ASSIGNMENT >>
Once the pictures are set aside, output all the records exactly.

RECORDS >>
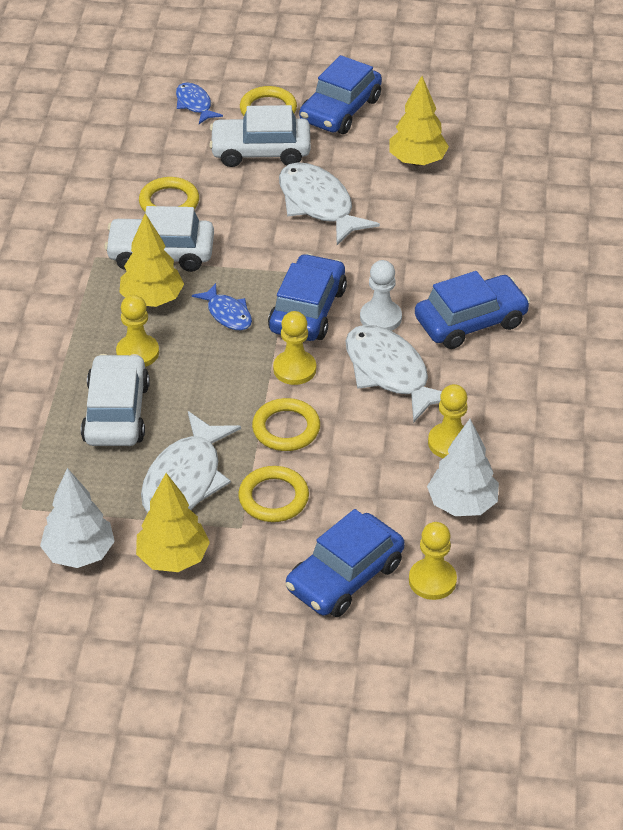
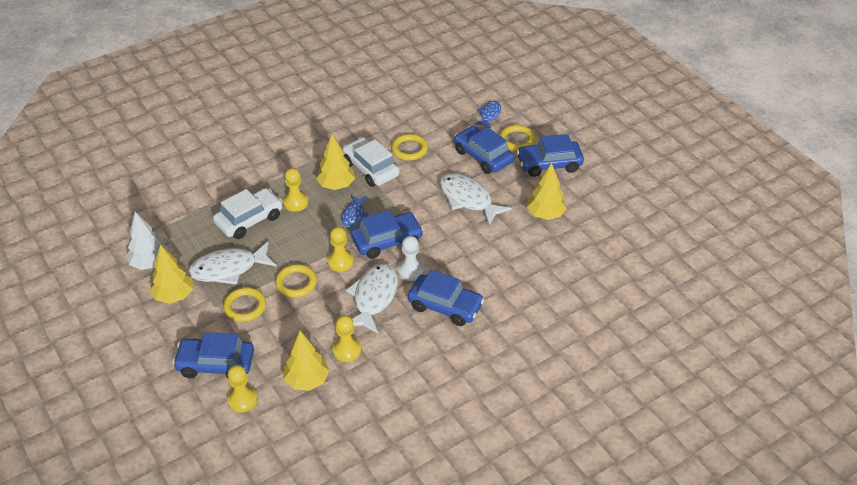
camera: 50 degrees right, 0 degrees up
(261, 151) = (483, 156): white car -> blue car
(318, 205) = (468, 199): white fish -> white fish turned 60 degrees counterclockwise
(462, 504) = (307, 380): white tree -> yellow tree

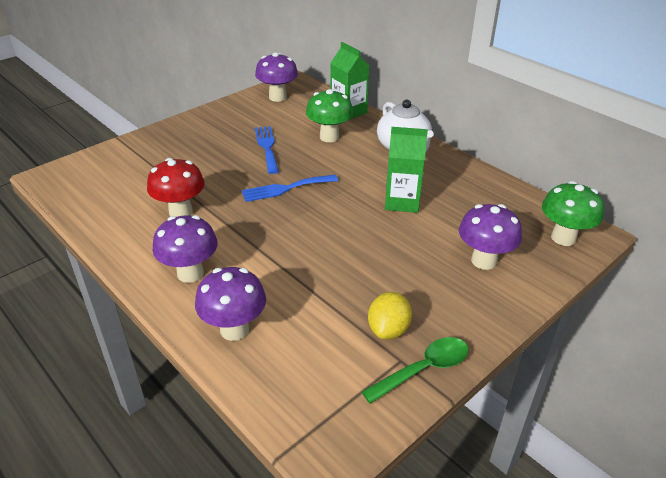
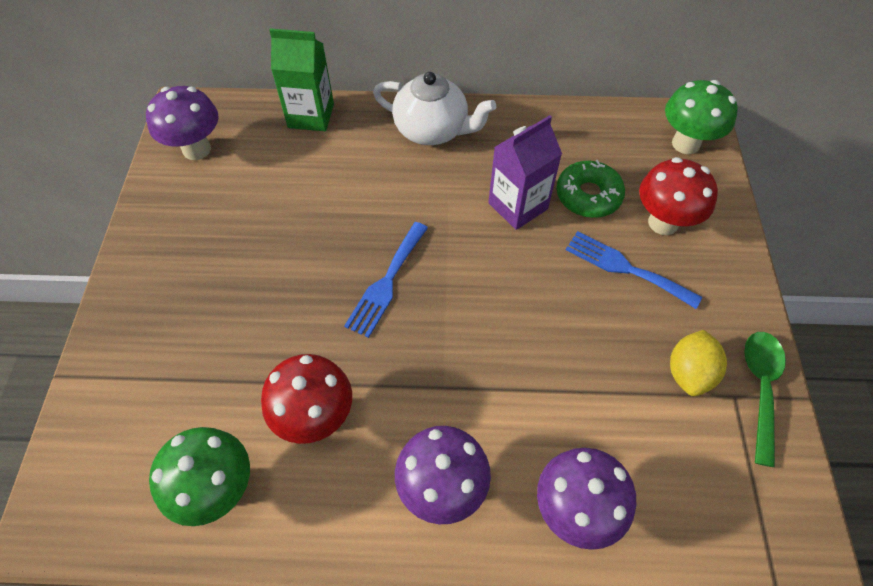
camera: 45 degrees left, 20 degrees up
(267, 147) = (287, 238): blue fork -> blue fork (625, 268)
(329, 137) = (338, 170): green mushroom -> green mushroom (218, 489)
(388, 329) = (689, 373): yellow lemon -> yellow lemon turned 45 degrees clockwise
(402, 201) = (518, 206): green carton -> purple carton
(453, 222) = (588, 196): none -> green donut
(484, 261) = (663, 223): purple mushroom -> red mushroom

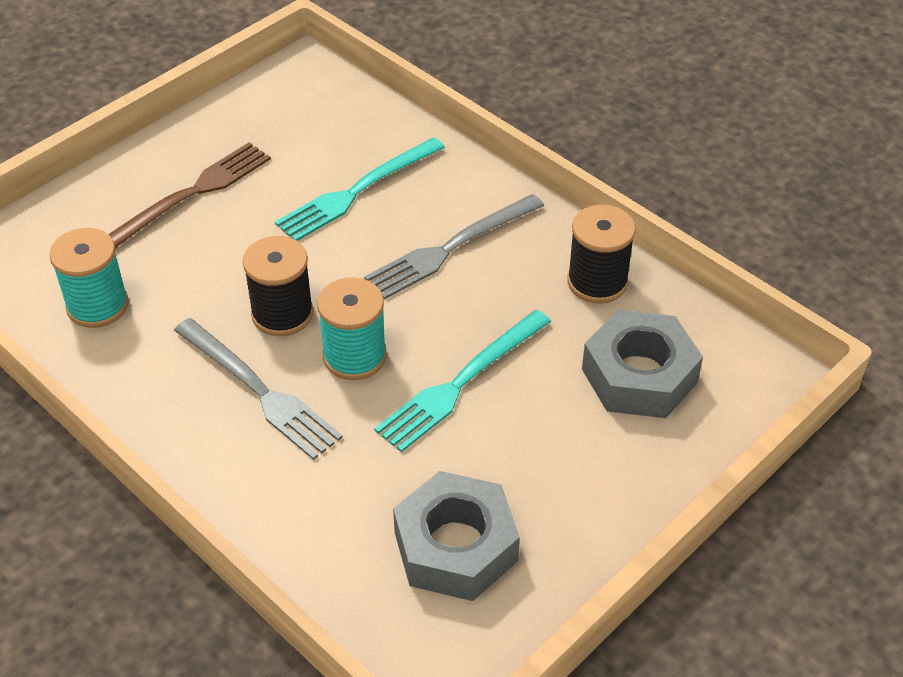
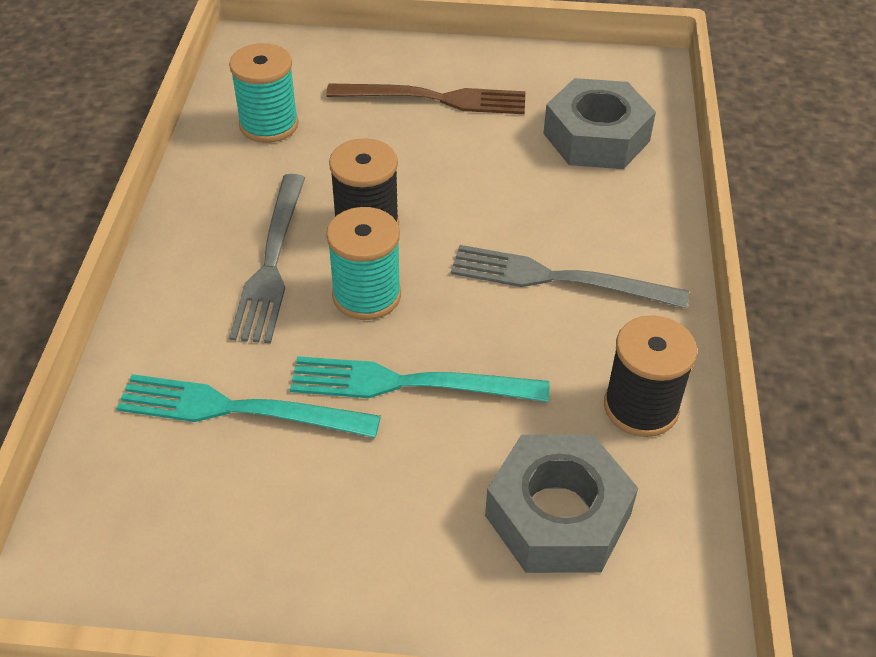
camera: 50 degrees right, 0 degrees up
(357, 191) = (551, 182): turquoise fork -> turquoise fork (238, 409)
(456, 547) = (216, 497): grey nut -> grey nut (596, 137)

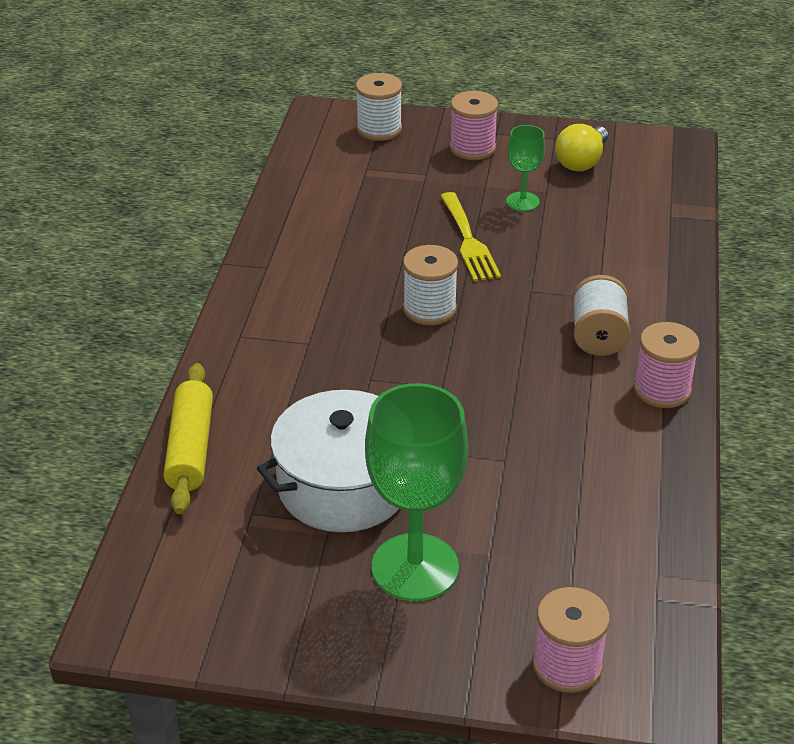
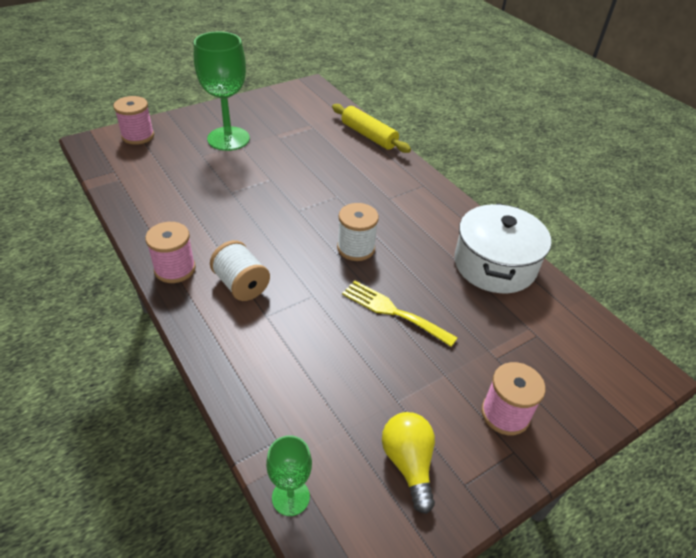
camera: 135 degrees right, 5 degrees up
(343, 486) = (290, 150): white pot -> white pot (494, 265)
(379, 129) = (591, 385): white spool -> none
(522, 201) = (401, 375): green goblet -> green goblet (290, 497)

TASK RESPONSE >>
camera: 50 degrees right, 0 degrees up
(261, 151) = (483, 156): white car -> blue car
(318, 205) = (468, 199): white fish -> white fish turned 60 degrees counterclockwise
(462, 504) = (307, 380): white tree -> yellow tree

camera: 45 degrees left, 20 degrees up
(267, 147) = (287, 238): blue fork -> blue fork (625, 268)
(329, 137) = (338, 170): green mushroom -> green mushroom (218, 489)
(388, 329) = (689, 373): yellow lemon -> yellow lemon turned 45 degrees clockwise
(402, 201) = (518, 206): green carton -> purple carton
(453, 222) = (588, 196): none -> green donut
(484, 261) = (663, 223): purple mushroom -> red mushroom

camera: 50 degrees right, 0 degrees up
(357, 191) = (551, 182): turquoise fork -> turquoise fork (238, 409)
(456, 547) = (216, 497): grey nut -> grey nut (596, 137)

camera: 135 degrees right, 5 degrees up
(343, 486) = (290, 150): white pot -> white pot (494, 265)
(379, 129) = (591, 385): white spool -> none
(522, 201) = (401, 375): green goblet -> green goblet (290, 497)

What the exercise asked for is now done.